── TASK INPUTS ──

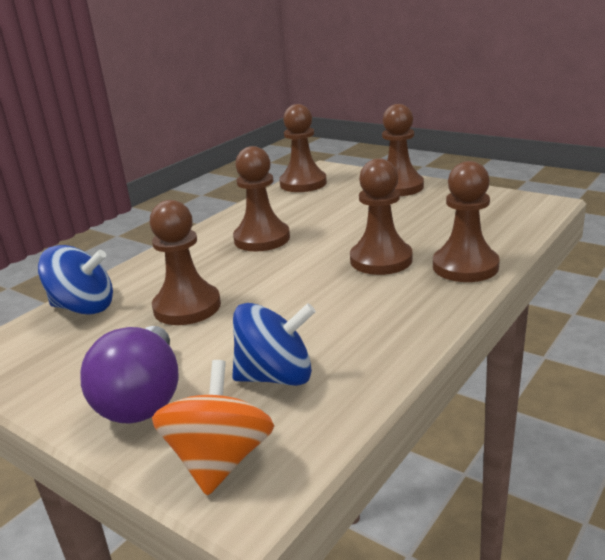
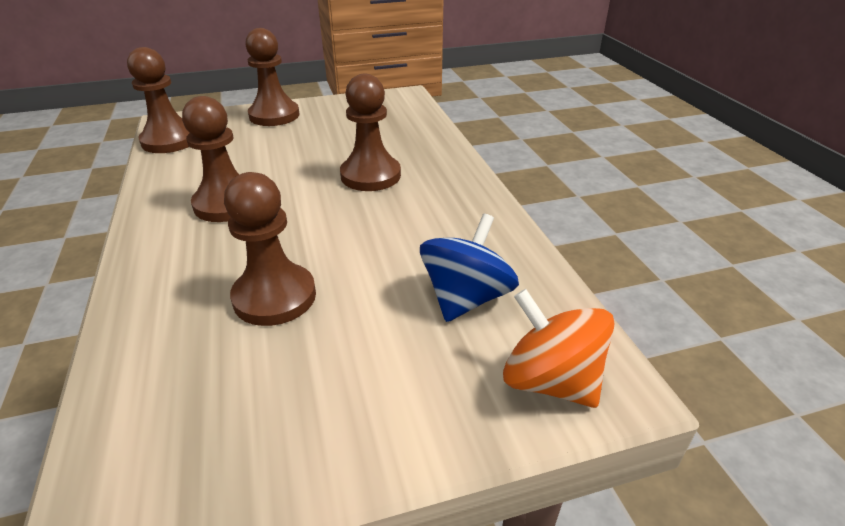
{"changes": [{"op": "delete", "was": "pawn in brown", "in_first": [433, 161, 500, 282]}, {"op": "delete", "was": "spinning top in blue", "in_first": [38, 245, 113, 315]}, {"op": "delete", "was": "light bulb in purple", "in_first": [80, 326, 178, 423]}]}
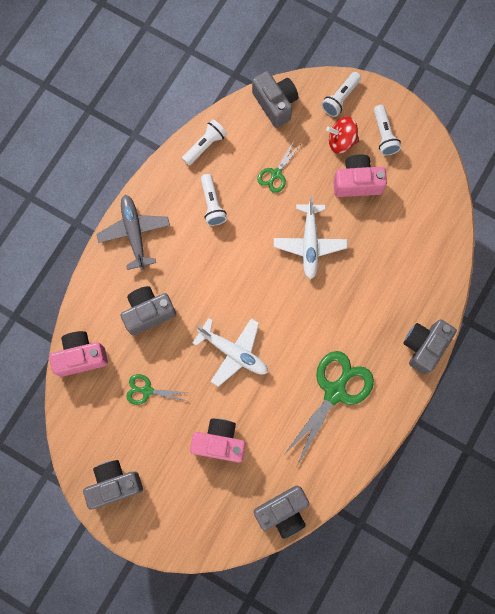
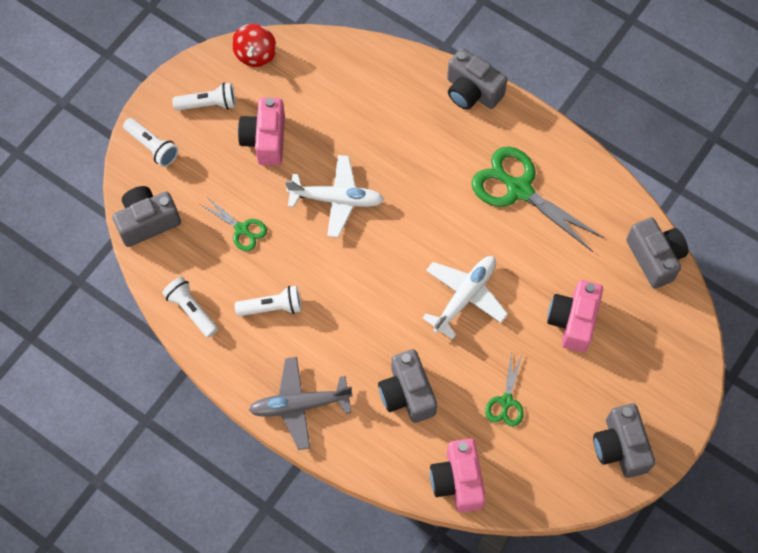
{"changes": [{"op": "move", "was": "spinning top in red", "in_first": [326, 116, 359, 154], "in_second": [232, 24, 277, 67]}]}
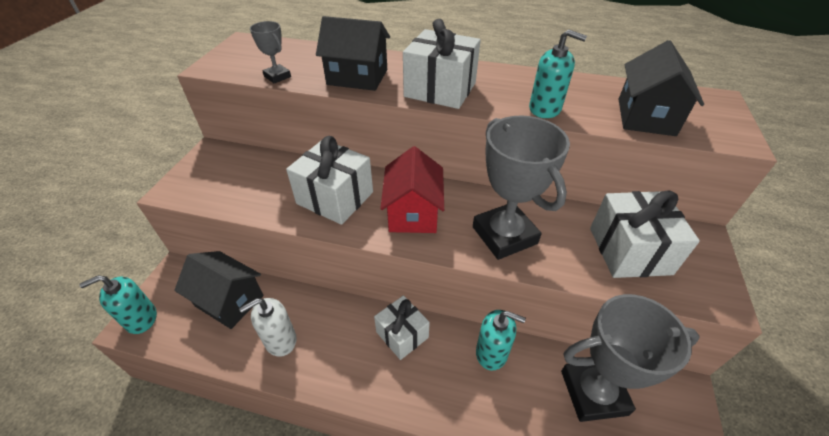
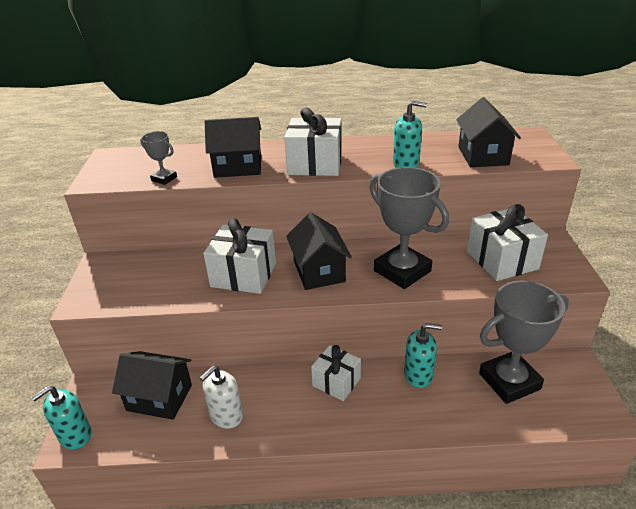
{"changes": [{"op": "recolor", "was": "house in red", "now": "house in black", "in_first": [380, 146, 444, 233], "in_second": [286, 212, 352, 290]}]}
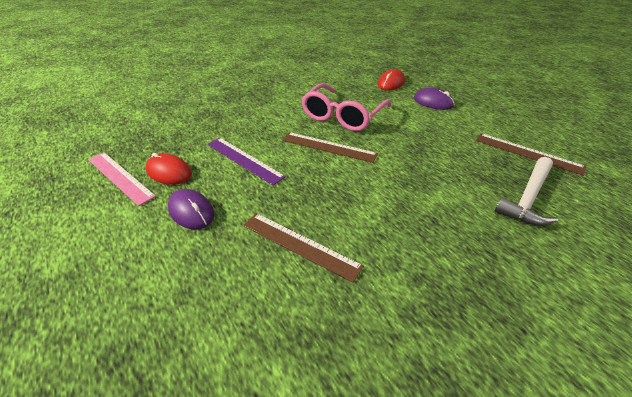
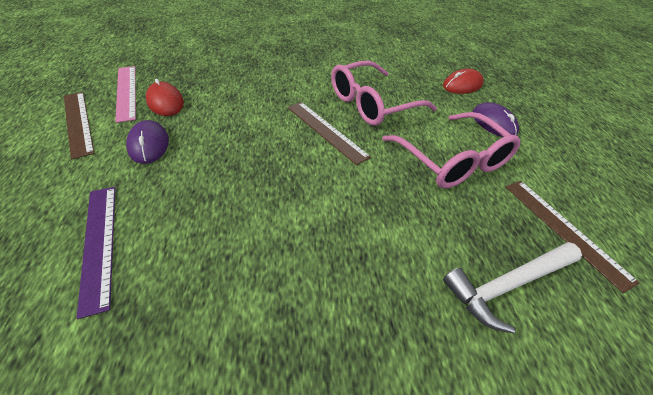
{"changes": [{"op": "move", "was": "ruler in purple", "in_first": [207, 138, 286, 185], "in_second": [77, 187, 115, 319]}, {"op": "move", "was": "ruler in brown", "in_first": [243, 213, 364, 283], "in_second": [64, 92, 95, 160]}, {"op": "insert", "now": "glasses in pink", "in_second": [382, 112, 520, 188]}]}
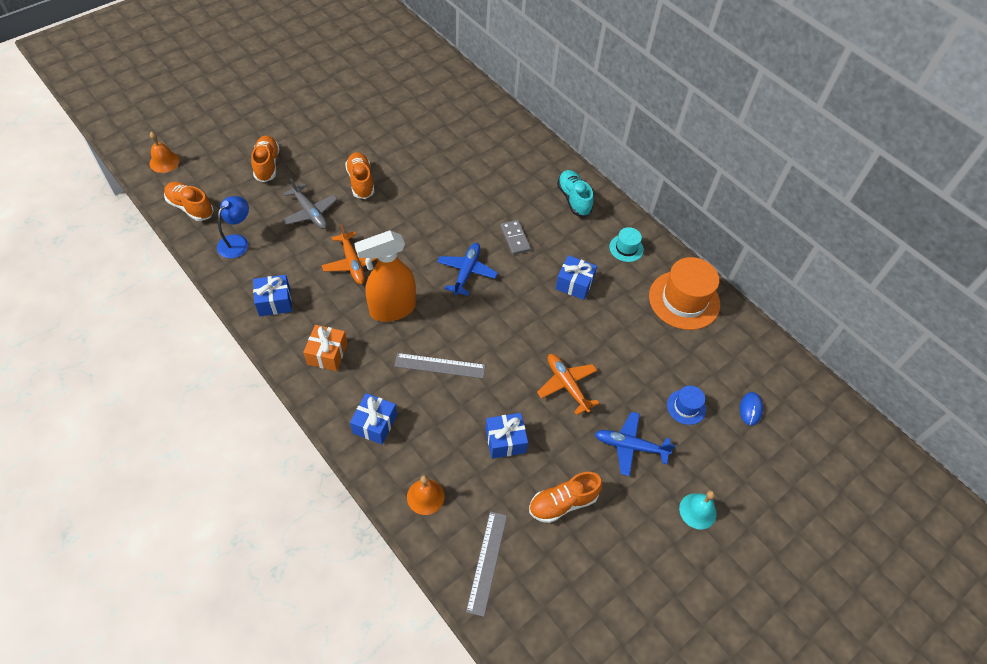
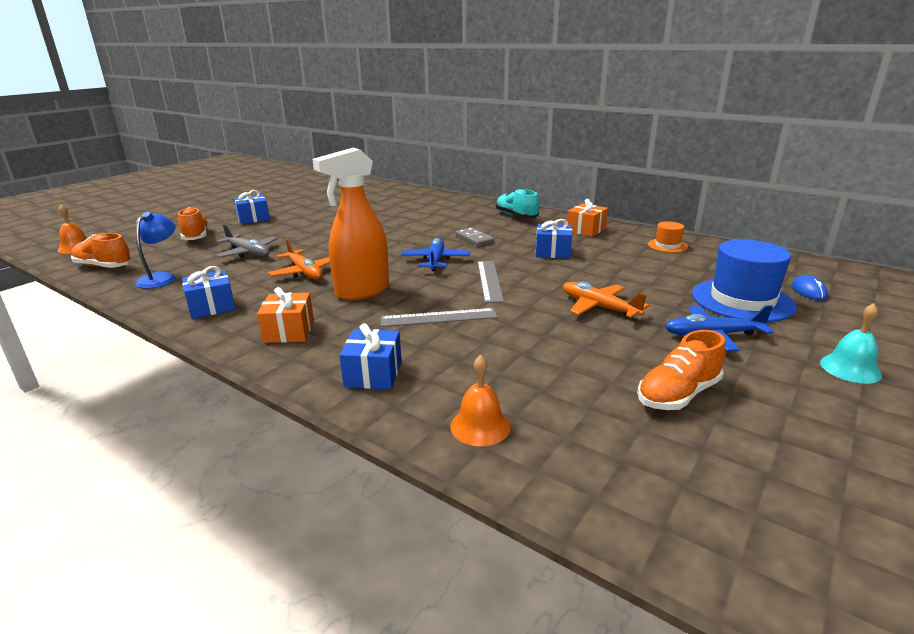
{"changes": [{"op": "delete", "was": "shoe in orange", "in_first": [345, 152, 374, 199]}, {"op": "replace", "was": "hat in turquoise", "now": "gift in orange", "in_first": [609, 227, 644, 262], "in_second": [567, 199, 608, 237]}, {"op": "resize", "was": "hat in orange", "in_first": [649, 257, 720, 330], "in_second": [648, 221, 688, 253], "ratio": 0.5}, {"op": "resize", "was": "hat in blue", "in_first": [667, 386, 706, 425], "in_second": [692, 239, 797, 322], "ratio": 1.99}, {"op": "move", "was": "gift in blue", "in_first": [485, 413, 528, 459], "in_second": [234, 190, 270, 224]}, {"op": "move", "was": "ruler in grey", "in_first": [466, 511, 507, 617], "in_second": [478, 261, 504, 303]}]}
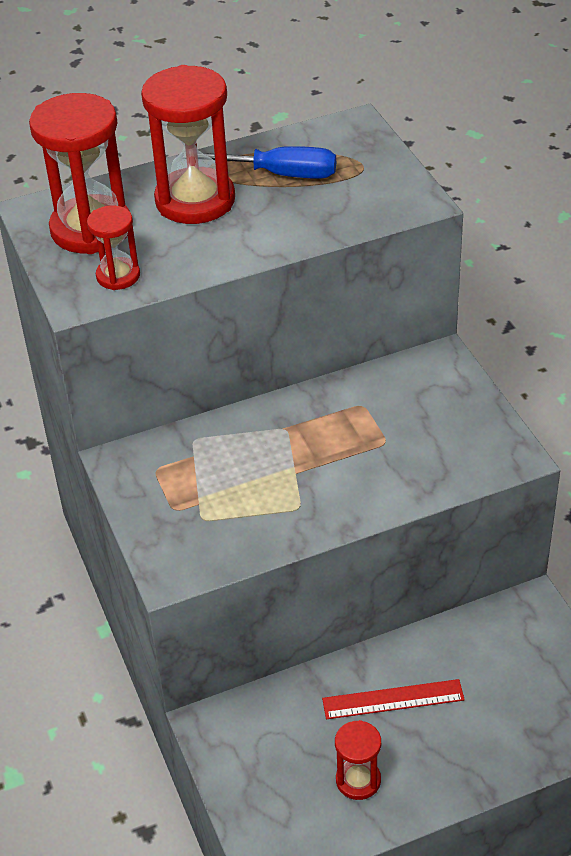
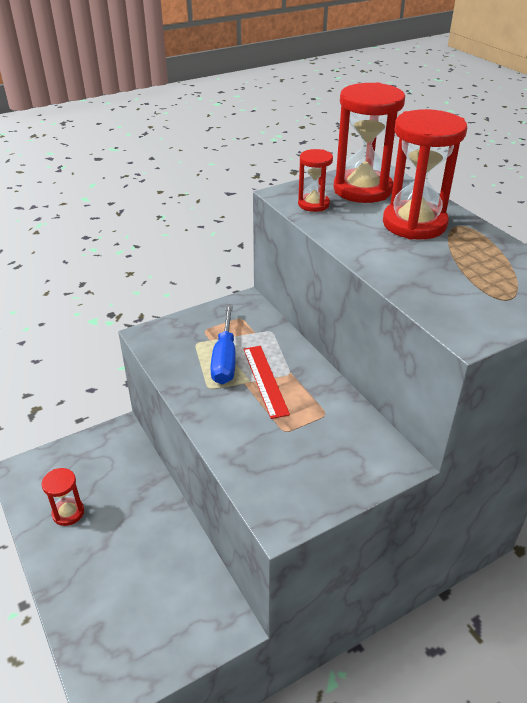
{"changes": [{"op": "move", "was": "screwdriver in blue", "in_first": [203, 146, 336, 179], "in_second": [210, 304, 236, 384]}, {"op": "move", "was": "ruler in red", "in_first": [322, 679, 465, 719], "in_second": [243, 346, 290, 419]}]}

───

PROBLEM DESCRIPTION ::
Return each line of the data that contains the string "move".

RESPONSE AREA ::
{"changes": [{"op": "move", "was": "spinning top in red", "in_first": [326, 116, 359, 154], "in_second": [232, 24, 277, 67]}]}
{"changes": [{"op": "move", "was": "ruler in purple", "in_first": [207, 138, 286, 185], "in_second": [77, 187, 115, 319]}, {"op": "move", "was": "ruler in brown", "in_first": [243, 213, 364, 283], "in_second": [64, 92, 95, 160]}, {"op": "insert", "now": "glasses in pink", "in_second": [382, 112, 520, 188]}]}
{"changes": [{"op": "delete", "was": "shoe in orange", "in_first": [345, 152, 374, 199]}, {"op": "replace", "was": "hat in turquoise", "now": "gift in orange", "in_first": [609, 227, 644, 262], "in_second": [567, 199, 608, 237]}, {"op": "resize", "was": "hat in orange", "in_first": [649, 257, 720, 330], "in_second": [648, 221, 688, 253], "ratio": 0.5}, {"op": "resize", "was": "hat in blue", "in_first": [667, 386, 706, 425], "in_second": [692, 239, 797, 322], "ratio": 1.99}, {"op": "move", "was": "gift in blue", "in_first": [485, 413, 528, 459], "in_second": [234, 190, 270, 224]}, {"op": "move", "was": "ruler in grey", "in_first": [466, 511, 507, 617], "in_second": [478, 261, 504, 303]}]}
{"changes": [{"op": "move", "was": "screwdriver in blue", "in_first": [203, 146, 336, 179], "in_second": [210, 304, 236, 384]}, {"op": "move", "was": "ruler in red", "in_first": [322, 679, 465, 719], "in_second": [243, 346, 290, 419]}]}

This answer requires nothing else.